## Problem details
Would you please copy each line of the data in which the string "strawberry" occurs?

+++ Provided material +++

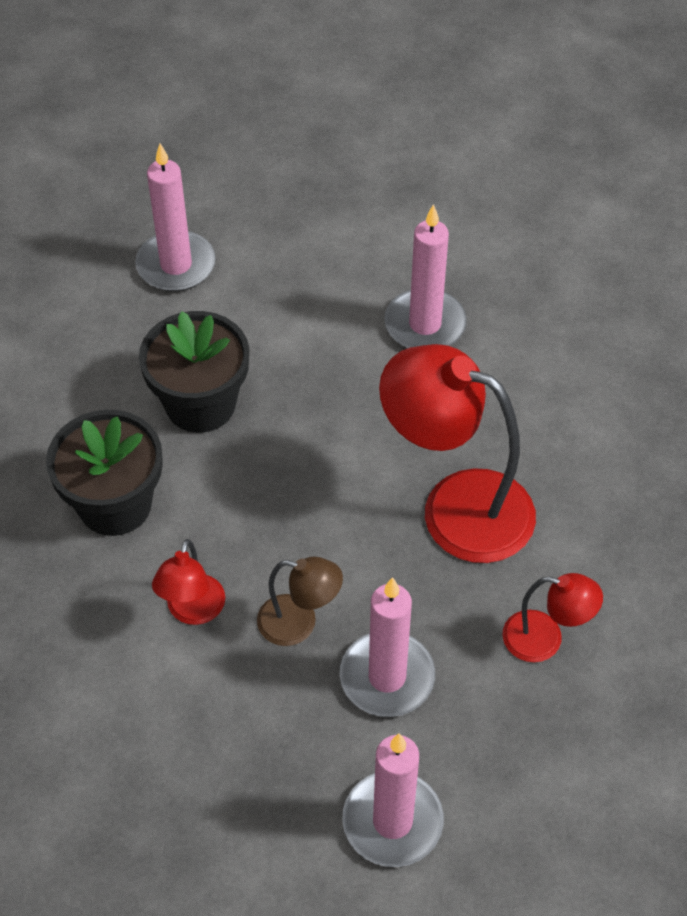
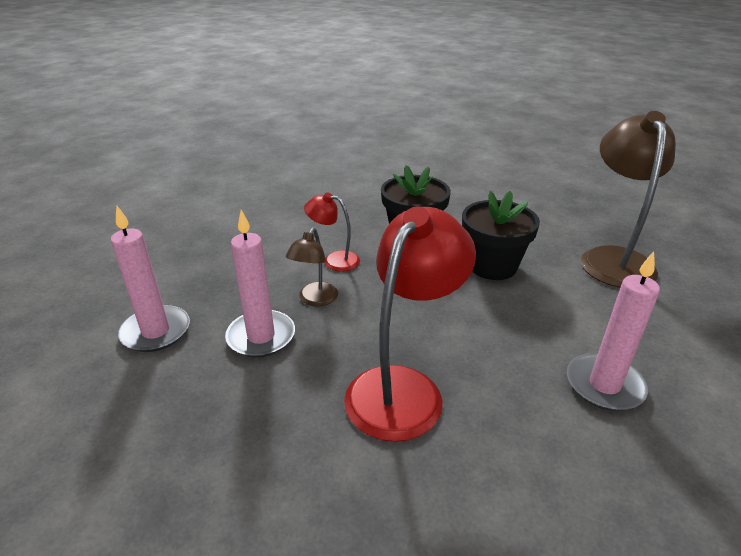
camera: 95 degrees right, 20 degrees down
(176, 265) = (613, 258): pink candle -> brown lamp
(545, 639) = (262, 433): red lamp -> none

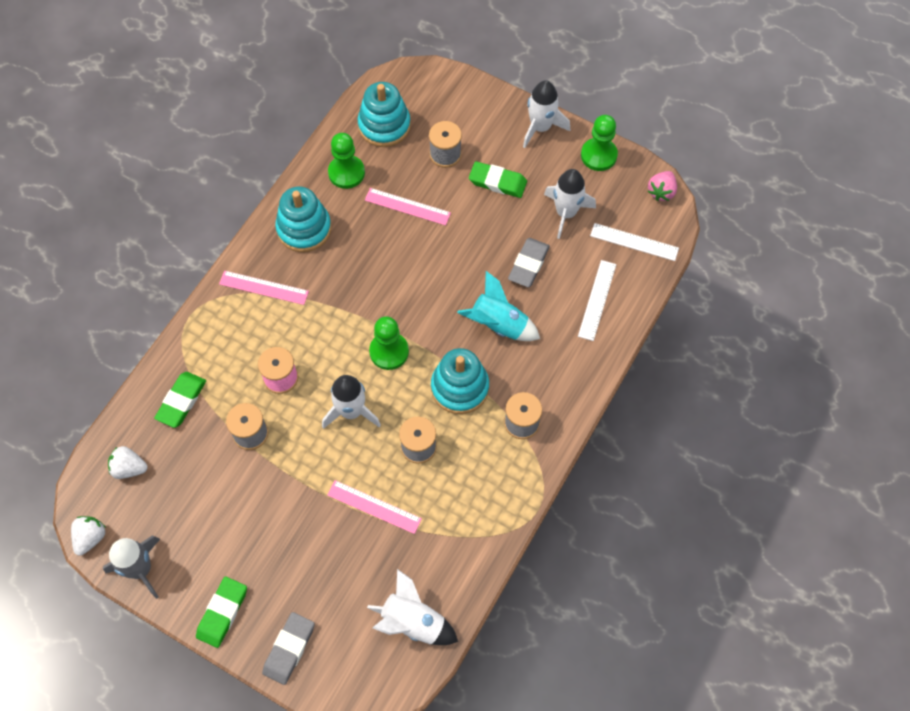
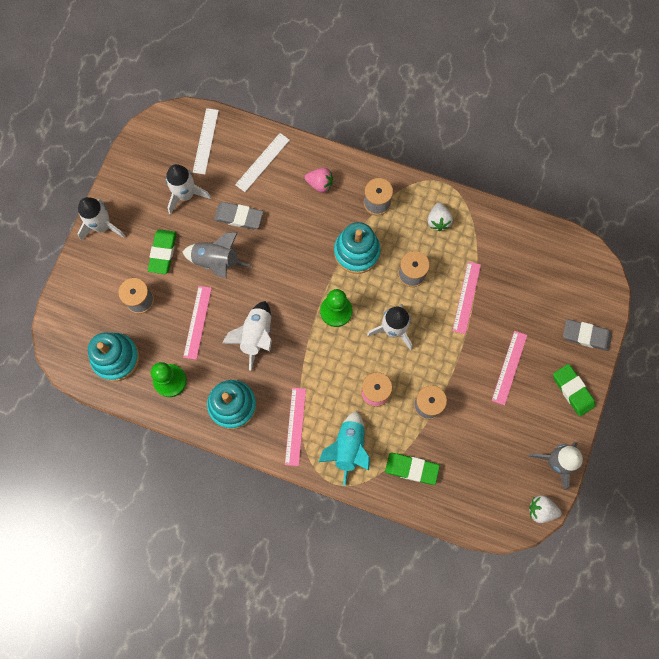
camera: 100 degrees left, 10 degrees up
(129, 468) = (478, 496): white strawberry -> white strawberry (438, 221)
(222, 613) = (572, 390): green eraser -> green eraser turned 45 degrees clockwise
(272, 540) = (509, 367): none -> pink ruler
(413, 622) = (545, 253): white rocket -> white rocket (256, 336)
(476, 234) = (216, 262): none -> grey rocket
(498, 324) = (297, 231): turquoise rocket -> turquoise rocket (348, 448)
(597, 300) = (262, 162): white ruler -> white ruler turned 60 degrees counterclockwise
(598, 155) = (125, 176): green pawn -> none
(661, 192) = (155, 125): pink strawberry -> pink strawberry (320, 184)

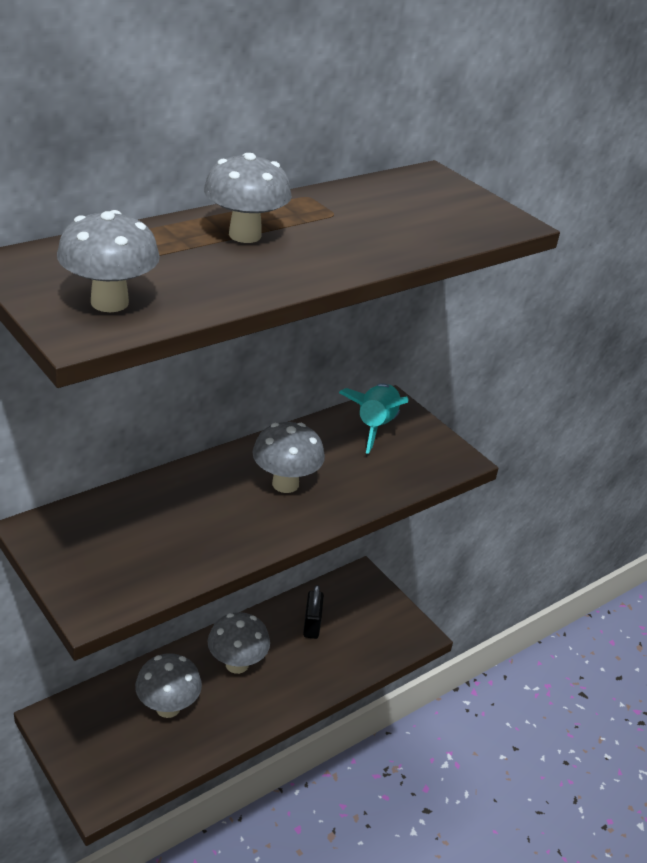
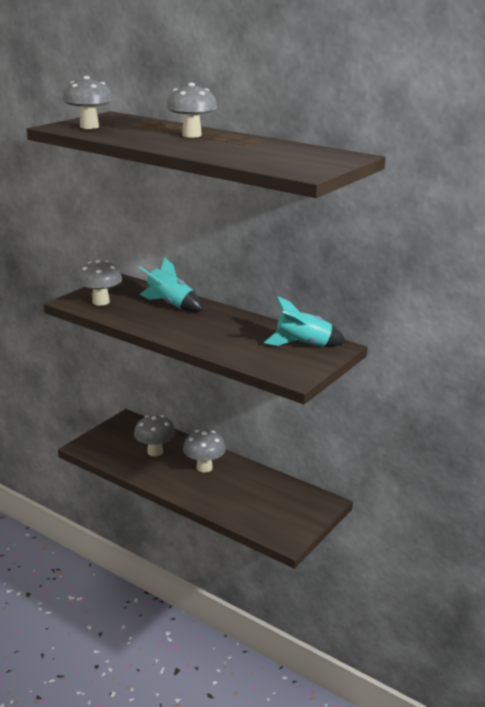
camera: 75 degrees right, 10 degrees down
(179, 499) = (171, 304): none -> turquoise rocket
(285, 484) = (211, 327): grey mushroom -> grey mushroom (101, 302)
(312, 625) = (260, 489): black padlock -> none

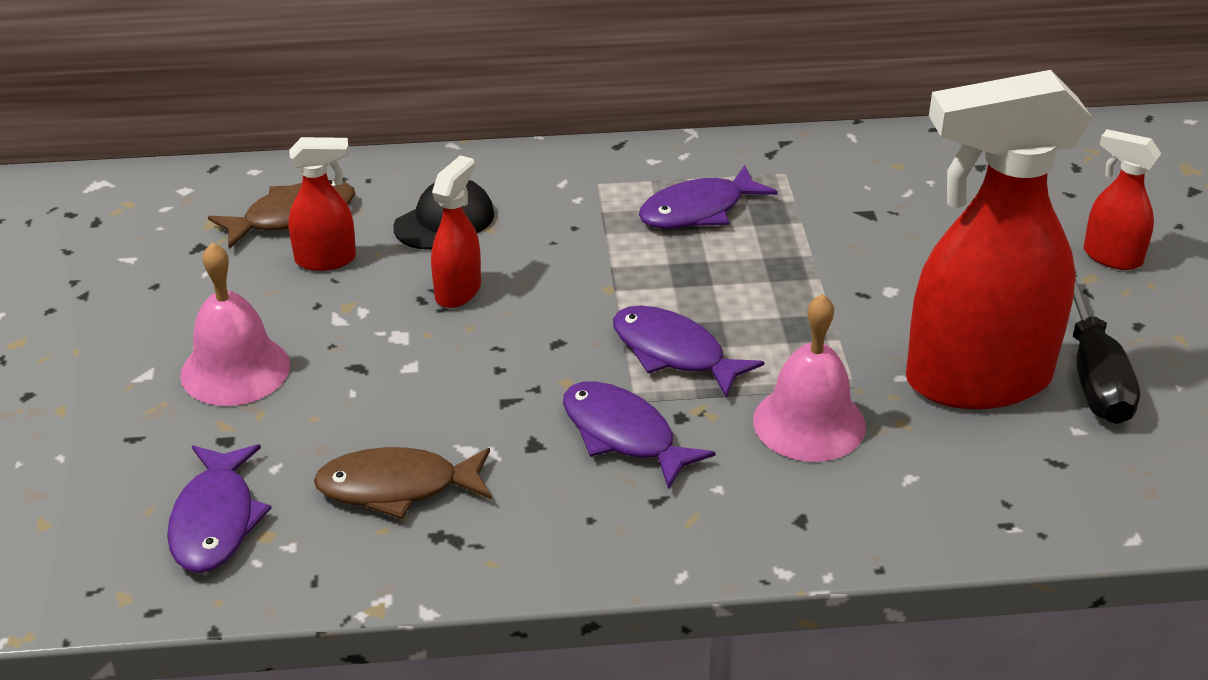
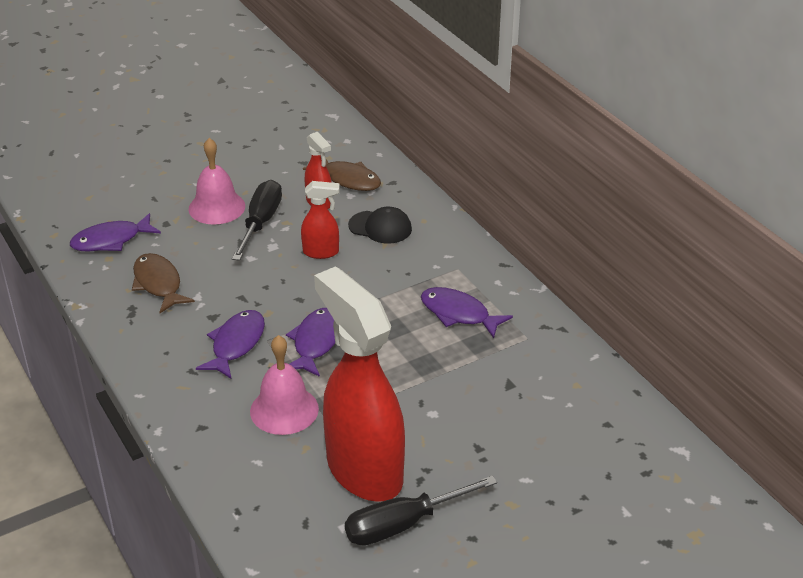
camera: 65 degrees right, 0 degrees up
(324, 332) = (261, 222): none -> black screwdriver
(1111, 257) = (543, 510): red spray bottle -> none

+++

## Your response
(129, 468) = (478, 496): white strawberry -> white strawberry (438, 221)
(661, 192) = (155, 125): pink strawberry -> pink strawberry (320, 184)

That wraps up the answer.